### [What is expected]
Work out how many lines below contain "Dose". Provide only the figure.

[Before-and-after scene images]
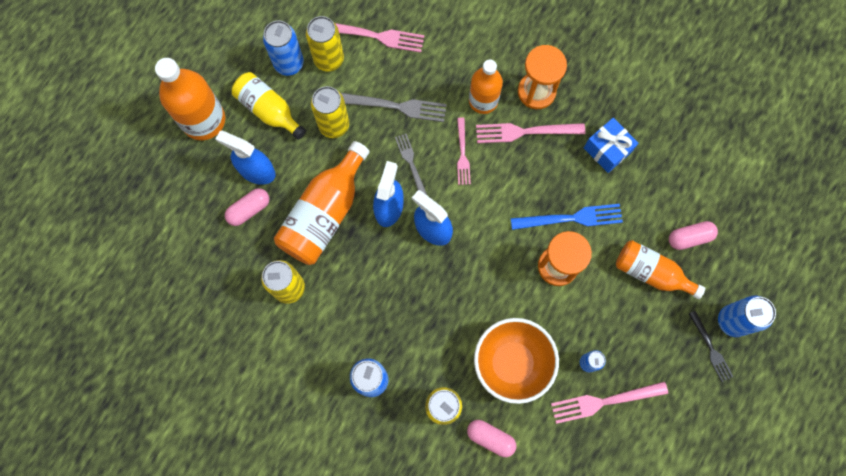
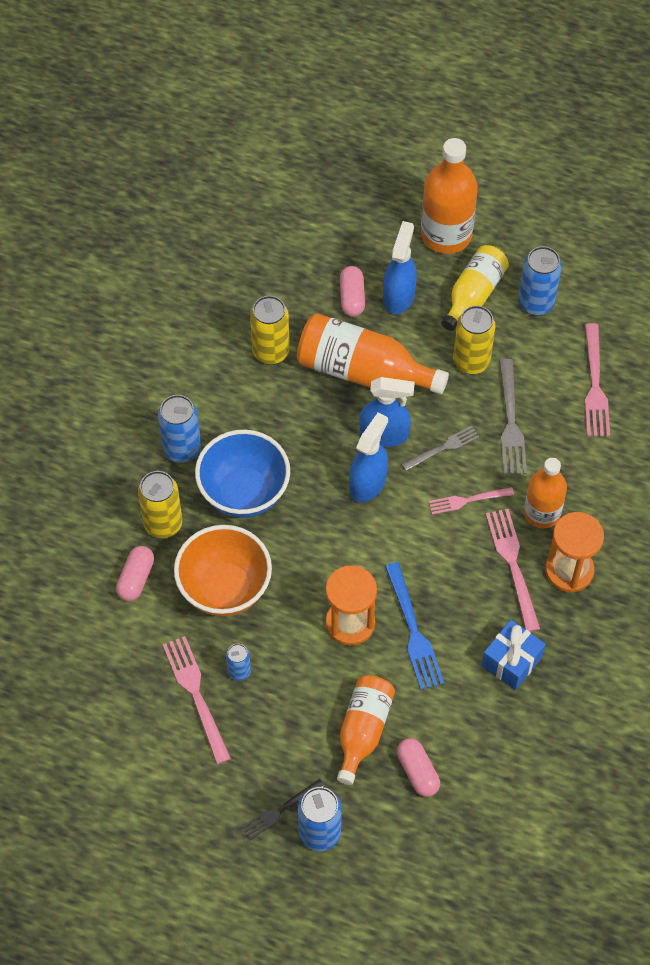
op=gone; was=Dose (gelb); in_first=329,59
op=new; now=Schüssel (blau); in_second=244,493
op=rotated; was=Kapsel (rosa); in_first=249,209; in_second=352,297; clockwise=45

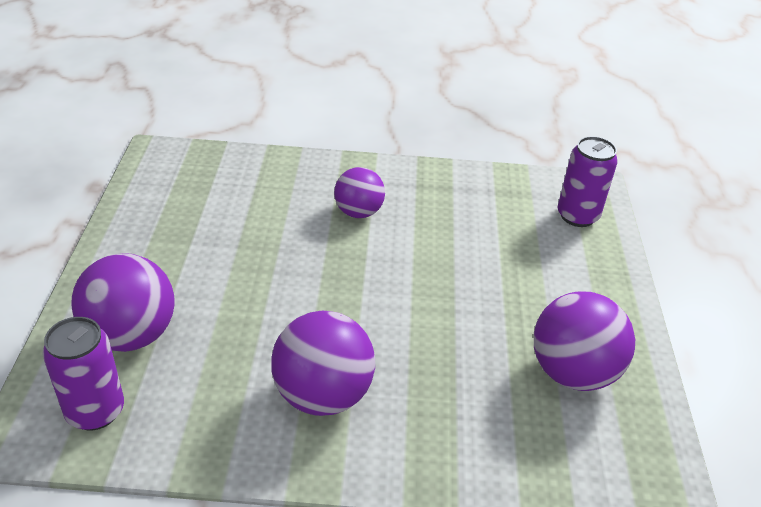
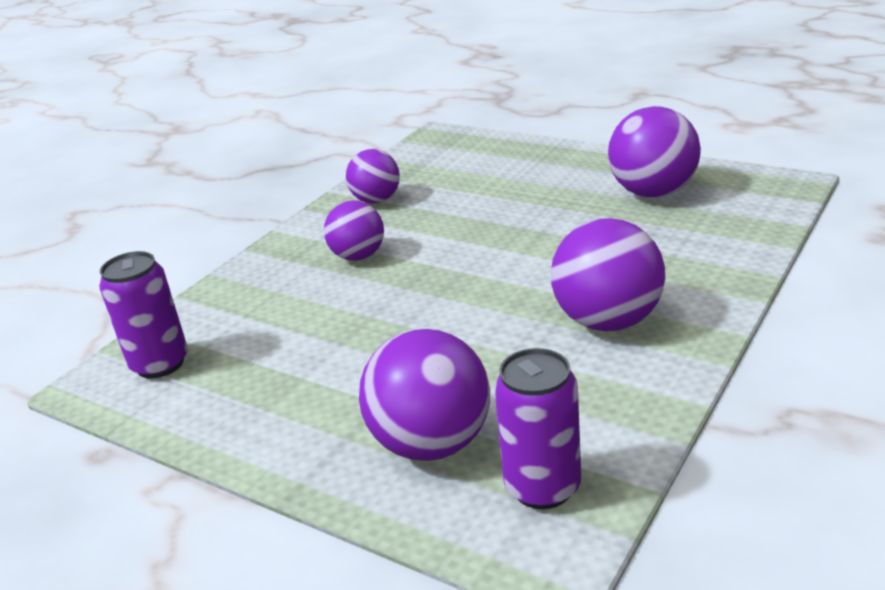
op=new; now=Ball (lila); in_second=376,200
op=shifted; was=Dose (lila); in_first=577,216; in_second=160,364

### [Exercise response]
2